#### Activity:
The answer must be an exact copy of the entries that follow, with all images removed.

#### Data to use:
════════

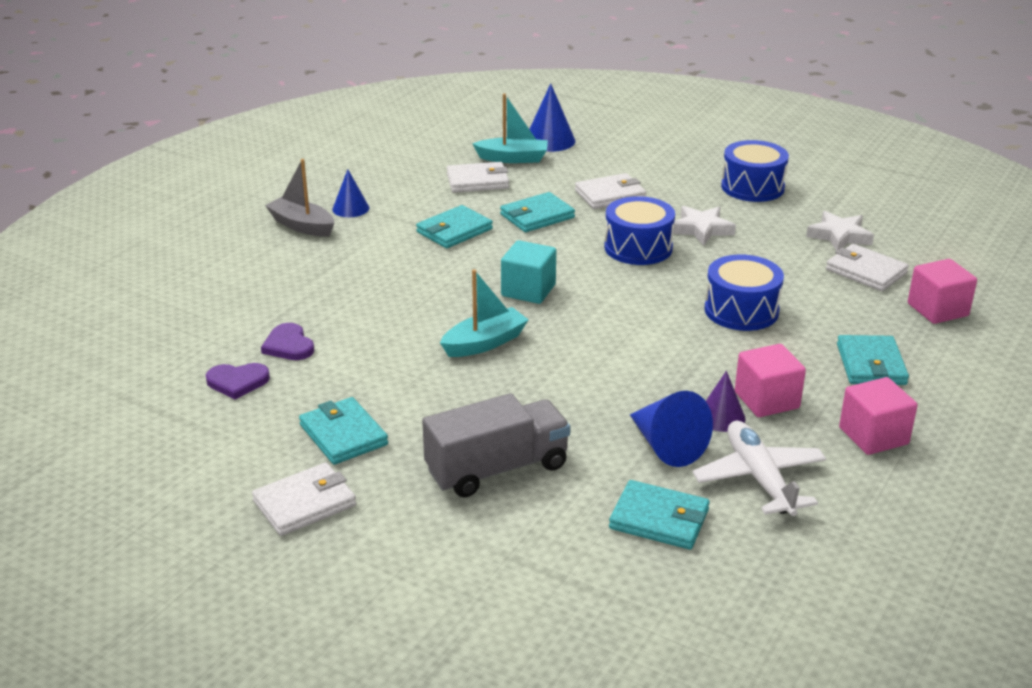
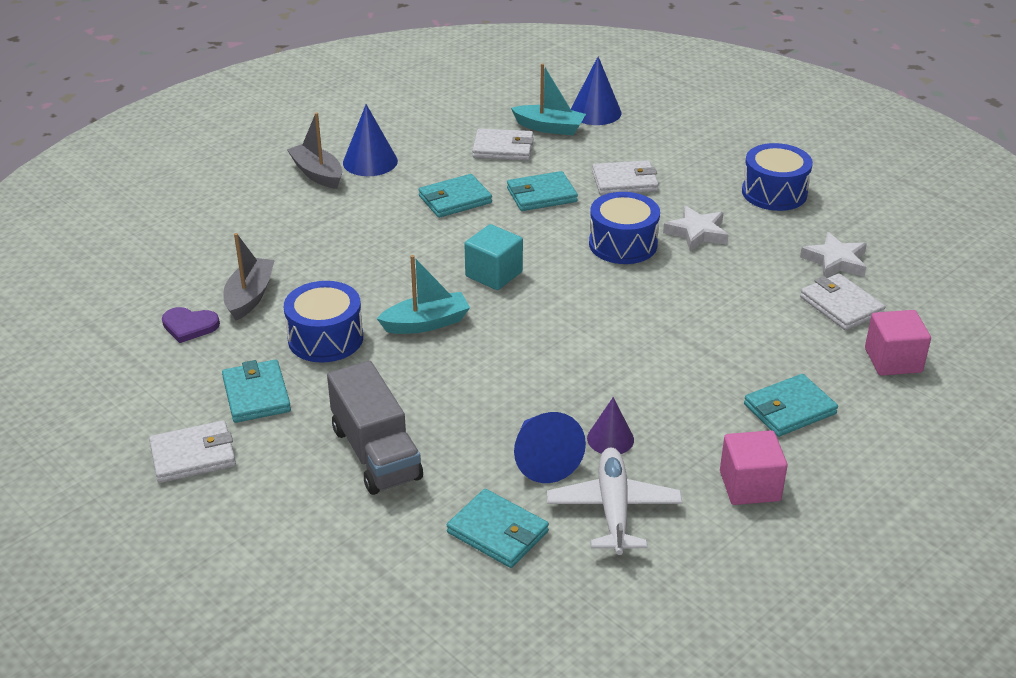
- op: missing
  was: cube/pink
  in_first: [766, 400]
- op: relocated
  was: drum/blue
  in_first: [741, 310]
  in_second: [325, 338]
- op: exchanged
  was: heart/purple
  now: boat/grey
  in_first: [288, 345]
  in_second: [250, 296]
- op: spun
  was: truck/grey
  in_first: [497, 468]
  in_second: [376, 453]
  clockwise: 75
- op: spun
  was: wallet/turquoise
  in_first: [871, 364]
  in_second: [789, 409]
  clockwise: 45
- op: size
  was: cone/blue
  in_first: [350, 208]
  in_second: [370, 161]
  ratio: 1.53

════════

#### Result of the task:
- op: missing
  was: cube/pink
  in_first: [766, 400]
- op: relocated
  was: drum/blue
  in_first: [741, 310]
  in_second: [325, 338]
- op: exchanged
  was: heart/purple
  now: boat/grey
  in_first: [288, 345]
  in_second: [250, 296]
- op: spun
  was: truck/grey
  in_first: [497, 468]
  in_second: [376, 453]
  clockwise: 75
- op: spun
  was: wallet/turquoise
  in_first: [871, 364]
  in_second: [789, 409]
  clockwise: 45
- op: size
  was: cone/blue
  in_first: [350, 208]
  in_second: [370, 161]
  ratio: 1.53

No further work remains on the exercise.